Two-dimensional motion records
_ _ _ _ _
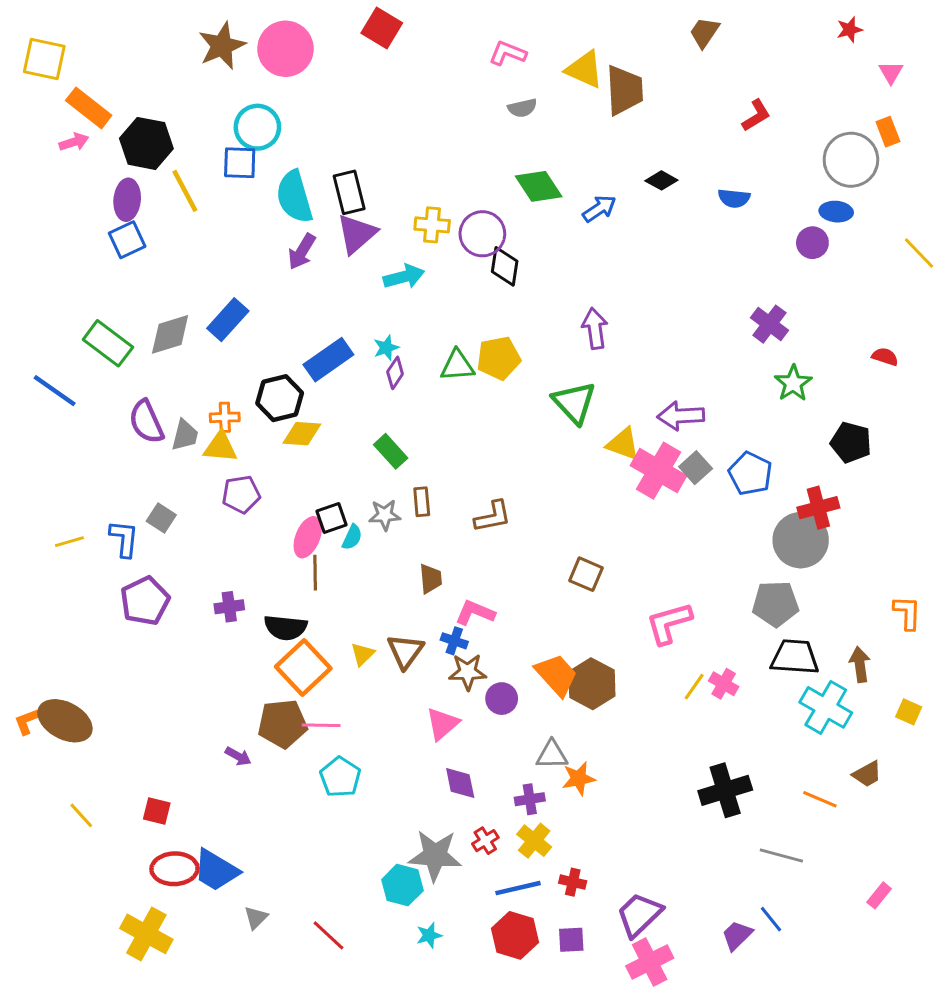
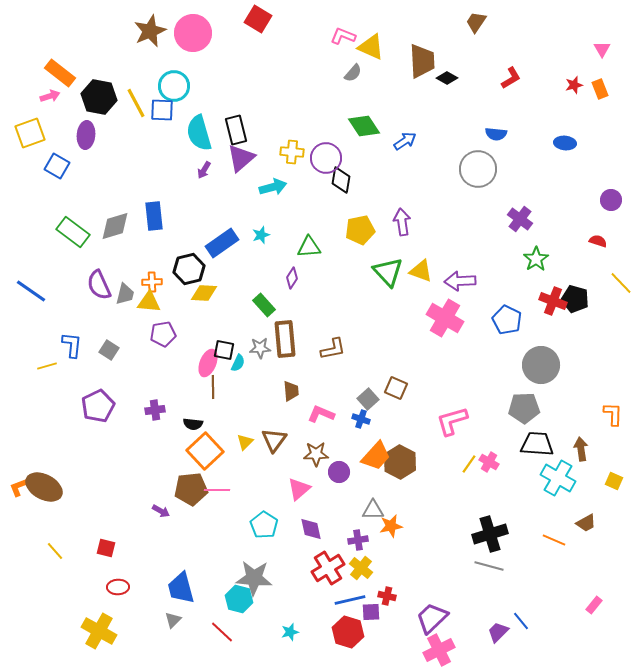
red star: (849, 29) -> (574, 85), moved
yellow square: (44, 59) -> (30, 133), moved, turned -32
yellow triangle: (585, 69) -> (371, 47), moved
gray semicircle: (522, 108) -> (353, 73), turned -36
gray circle: (851, 160) -> (478, 169), moved
black diamond: (661, 180) -> (447, 78), moved
yellow line: (185, 191) -> (136, 103), moved
blue square: (127, 240) -> (57, 166), moved, turned -35
purple circle: (812, 243) -> (611, 200), moved
purple arrow: (302, 252) -> (204, 170), size x0.7
yellow line: (919, 253) -> (621, 283), moved
blue rectangle: (228, 320) -> (154, 216), turned -48
yellow pentagon: (499, 358) -> (360, 230), moved
purple diamond: (395, 373) -> (292, 278), moved
blue line: (55, 391) -> (31, 291), moved
yellow triangle: (623, 444) -> (421, 271), moved
gray square: (696, 468) -> (368, 399), moved
brown rectangle: (422, 502) -> (285, 339), size x1.8
red cross: (818, 508) -> (553, 301), moved, turned 36
black square: (331, 518) -> (224, 350), turned 30
blue L-shape: (124, 539) -> (72, 345), moved
black semicircle: (286, 627) -> (193, 424), size x0.7
blue cross: (454, 641) -> (361, 419), moved
orange trapezoid: (556, 675) -> (376, 456), turned 84
cyan pentagon: (340, 777) -> (264, 525), moved
red cross: (485, 841) -> (328, 568), size x1.8
gray star: (435, 855) -> (254, 578), moved
gray line: (781, 855) -> (489, 566), moved
red ellipse: (174, 869) -> (118, 587), size x0.7
blue trapezoid: (216, 870) -> (181, 588), moved, turned 44
cyan hexagon: (402, 885) -> (239, 599), moved
purple square: (571, 940) -> (371, 612), moved

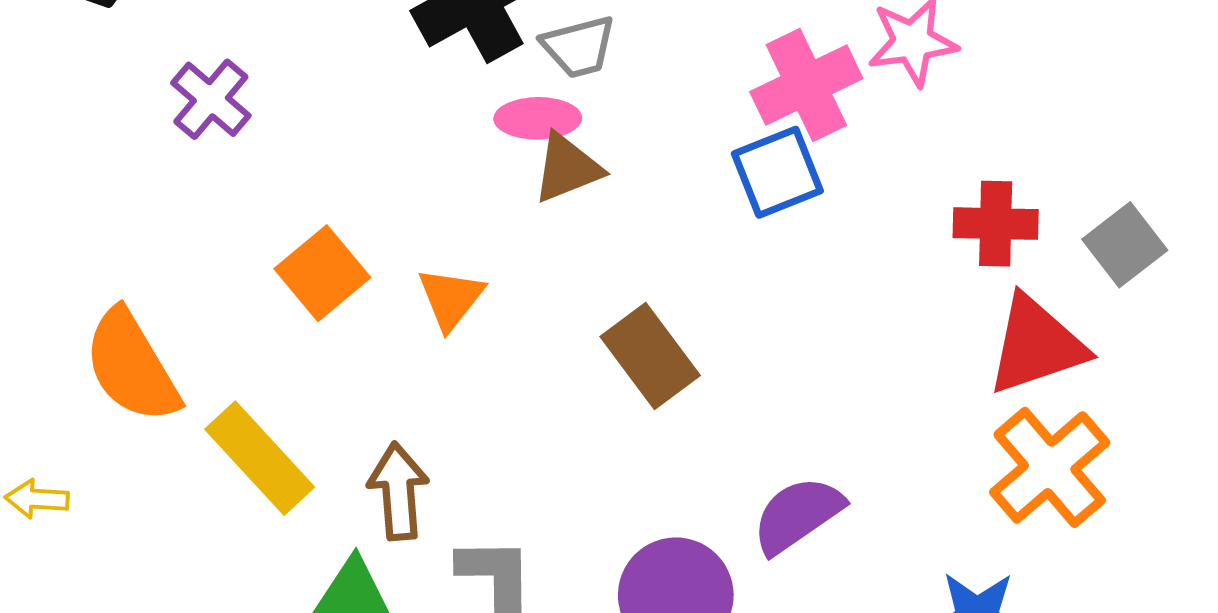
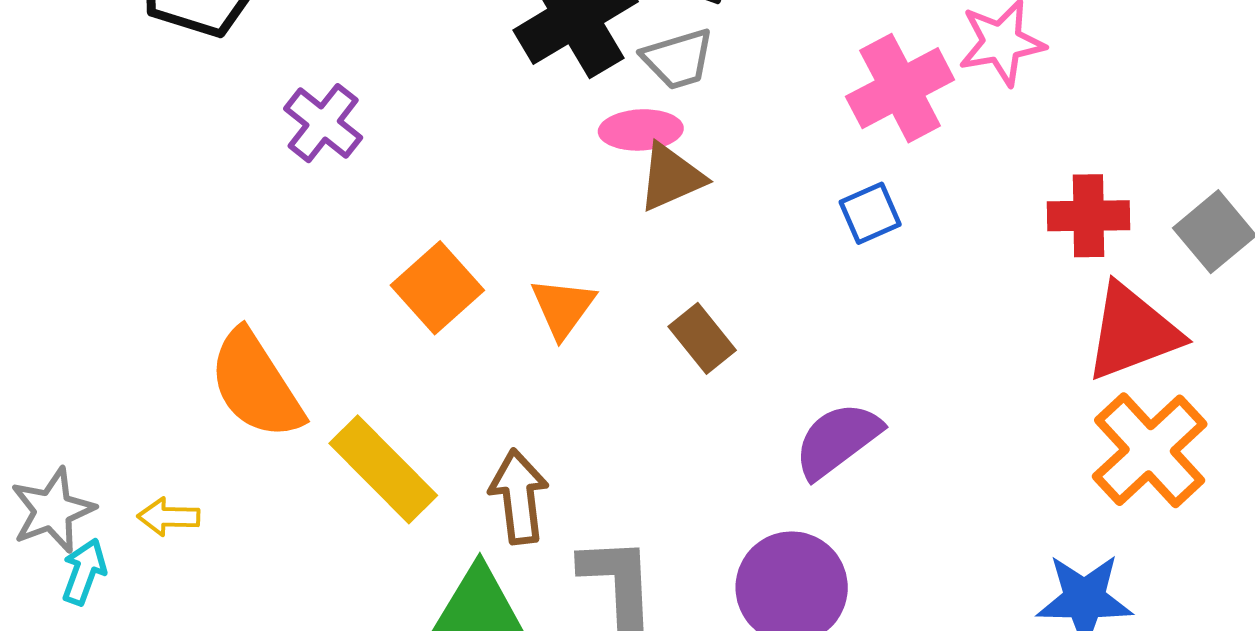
blue square: (777, 172) -> (870, 213), moved, size x0.7
brown rectangle: (650, 356) -> (702, 338), moved, size x0.7
purple semicircle: (798, 515) -> (837, 440), moved

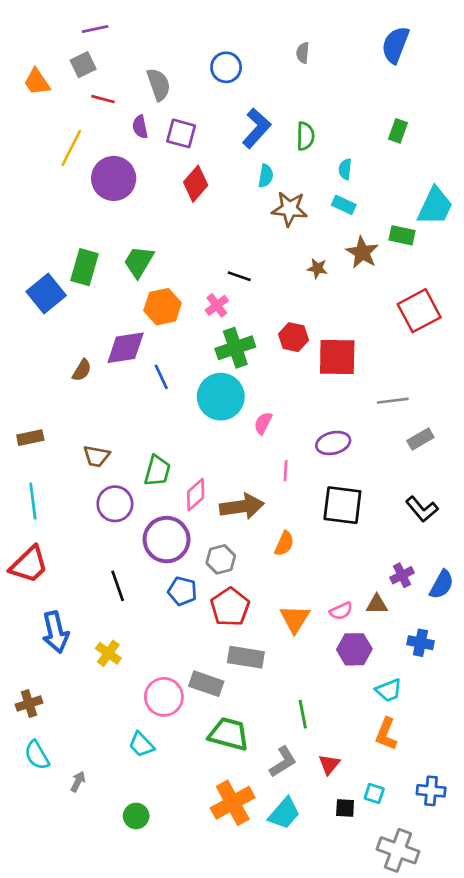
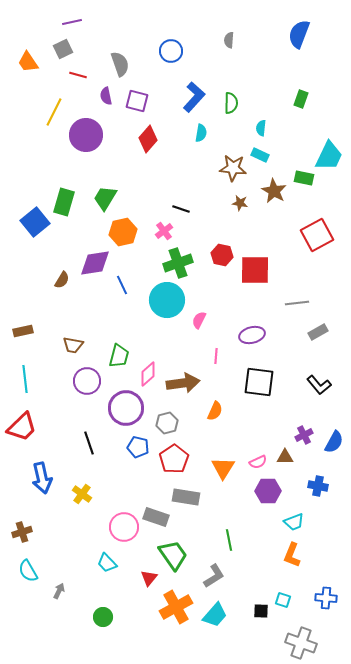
brown star: (290, 209) -> (233, 168), moved
green trapezoid: (229, 734) -> (173, 555), turned 40
red triangle: (329, 764) -> (149, 578), moved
_ _ _ _ _
Activity:
If a line falls between the one containing "red cross: (818, 508)" and the last line of the entries above, both included, reproduce it exactly; leave the pictures out.

Written answer:
red cross: (818, 508) -> (553, 301), moved, turned 36
black square: (331, 518) -> (224, 350), turned 30
blue L-shape: (124, 539) -> (72, 345), moved
black semicircle: (286, 627) -> (193, 424), size x0.7
blue cross: (454, 641) -> (361, 419), moved
orange trapezoid: (556, 675) -> (376, 456), turned 84
cyan pentagon: (340, 777) -> (264, 525), moved
red cross: (485, 841) -> (328, 568), size x1.8
gray star: (435, 855) -> (254, 578), moved
gray line: (781, 855) -> (489, 566), moved
red ellipse: (174, 869) -> (118, 587), size x0.7
blue trapezoid: (216, 870) -> (181, 588), moved, turned 44
cyan hexagon: (402, 885) -> (239, 599), moved
purple square: (571, 940) -> (371, 612), moved

blue square: (777, 172) -> (870, 213), moved, size x0.7
brown rectangle: (650, 356) -> (702, 338), moved, size x0.7
purple semicircle: (798, 515) -> (837, 440), moved

brown star: (290, 209) -> (233, 168), moved
green trapezoid: (229, 734) -> (173, 555), turned 40
red triangle: (329, 764) -> (149, 578), moved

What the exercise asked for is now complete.